_Activity_. Among the entries that follow, the required portion opens with the line containing "(317, 670) = (543, 562): purple" and closes with the line containing "(369, 215) = (484, 143): brown". Give that portion again exactly, and nothing else.
═════ Available records
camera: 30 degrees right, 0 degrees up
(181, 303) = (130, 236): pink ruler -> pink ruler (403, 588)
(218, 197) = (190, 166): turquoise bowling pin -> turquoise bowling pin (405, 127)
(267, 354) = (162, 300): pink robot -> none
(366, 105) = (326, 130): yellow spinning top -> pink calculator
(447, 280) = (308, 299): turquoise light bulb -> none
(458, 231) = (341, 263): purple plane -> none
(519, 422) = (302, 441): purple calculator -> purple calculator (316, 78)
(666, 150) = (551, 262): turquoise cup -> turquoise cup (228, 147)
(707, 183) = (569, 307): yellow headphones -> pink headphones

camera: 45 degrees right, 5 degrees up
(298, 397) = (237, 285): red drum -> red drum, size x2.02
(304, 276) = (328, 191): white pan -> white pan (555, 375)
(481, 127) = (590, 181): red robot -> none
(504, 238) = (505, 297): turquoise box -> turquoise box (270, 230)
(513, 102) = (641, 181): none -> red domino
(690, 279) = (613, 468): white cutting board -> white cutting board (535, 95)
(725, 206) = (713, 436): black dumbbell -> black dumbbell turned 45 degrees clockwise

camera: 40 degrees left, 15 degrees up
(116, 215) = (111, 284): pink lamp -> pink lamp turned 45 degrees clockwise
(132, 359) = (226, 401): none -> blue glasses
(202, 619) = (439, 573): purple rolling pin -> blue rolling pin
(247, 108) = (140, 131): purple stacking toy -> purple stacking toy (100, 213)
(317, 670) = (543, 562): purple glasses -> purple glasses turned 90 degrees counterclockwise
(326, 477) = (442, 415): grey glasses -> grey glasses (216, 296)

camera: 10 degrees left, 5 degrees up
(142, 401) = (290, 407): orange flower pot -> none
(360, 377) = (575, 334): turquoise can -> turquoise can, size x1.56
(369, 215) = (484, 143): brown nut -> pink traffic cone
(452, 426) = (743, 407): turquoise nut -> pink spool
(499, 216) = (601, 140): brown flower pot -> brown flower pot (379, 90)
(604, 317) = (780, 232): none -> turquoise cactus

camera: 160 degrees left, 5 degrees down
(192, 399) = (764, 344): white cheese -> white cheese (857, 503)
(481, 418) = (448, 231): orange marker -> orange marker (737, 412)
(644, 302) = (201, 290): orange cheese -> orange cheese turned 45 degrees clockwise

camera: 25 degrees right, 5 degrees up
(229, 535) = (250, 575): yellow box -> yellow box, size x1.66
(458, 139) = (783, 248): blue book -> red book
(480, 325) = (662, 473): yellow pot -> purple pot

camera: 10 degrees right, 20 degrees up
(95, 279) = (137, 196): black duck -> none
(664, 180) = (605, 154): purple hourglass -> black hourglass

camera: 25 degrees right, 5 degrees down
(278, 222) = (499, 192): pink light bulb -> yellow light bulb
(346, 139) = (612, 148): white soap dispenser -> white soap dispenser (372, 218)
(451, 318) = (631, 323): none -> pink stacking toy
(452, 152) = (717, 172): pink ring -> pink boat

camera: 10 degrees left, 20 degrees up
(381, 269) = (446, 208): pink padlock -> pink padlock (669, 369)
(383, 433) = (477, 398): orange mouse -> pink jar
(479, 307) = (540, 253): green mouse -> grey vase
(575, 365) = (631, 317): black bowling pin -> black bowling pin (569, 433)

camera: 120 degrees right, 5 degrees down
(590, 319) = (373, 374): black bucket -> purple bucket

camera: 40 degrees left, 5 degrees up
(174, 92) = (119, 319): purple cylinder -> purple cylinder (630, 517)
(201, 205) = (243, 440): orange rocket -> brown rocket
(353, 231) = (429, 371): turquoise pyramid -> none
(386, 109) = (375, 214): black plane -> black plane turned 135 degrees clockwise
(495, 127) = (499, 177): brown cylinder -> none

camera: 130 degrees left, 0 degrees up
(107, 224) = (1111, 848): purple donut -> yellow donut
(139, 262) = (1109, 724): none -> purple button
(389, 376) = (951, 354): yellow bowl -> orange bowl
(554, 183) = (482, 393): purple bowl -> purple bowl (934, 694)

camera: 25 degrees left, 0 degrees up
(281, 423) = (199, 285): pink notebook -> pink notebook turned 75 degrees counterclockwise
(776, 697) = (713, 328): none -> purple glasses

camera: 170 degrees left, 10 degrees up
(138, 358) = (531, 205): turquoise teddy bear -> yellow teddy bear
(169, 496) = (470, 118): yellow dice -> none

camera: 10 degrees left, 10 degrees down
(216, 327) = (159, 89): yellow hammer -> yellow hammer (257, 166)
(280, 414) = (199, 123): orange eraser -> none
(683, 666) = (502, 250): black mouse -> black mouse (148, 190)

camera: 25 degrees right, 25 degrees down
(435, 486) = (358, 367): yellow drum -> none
══════════
_Answer for this exercise_.
(317, 670) = (543, 562): purple glasses -> purple glasses turned 90 degrees counterclockwise
(326, 477) = (442, 415): grey glasses -> grey glasses (216, 296)

camera: 10 degrees left, 5 degrees up
(142, 401) = (290, 407): orange flower pot -> none
(360, 377) = (575, 334): turquoise can -> turquoise can, size x1.56
(369, 215) = (484, 143): brown nut -> pink traffic cone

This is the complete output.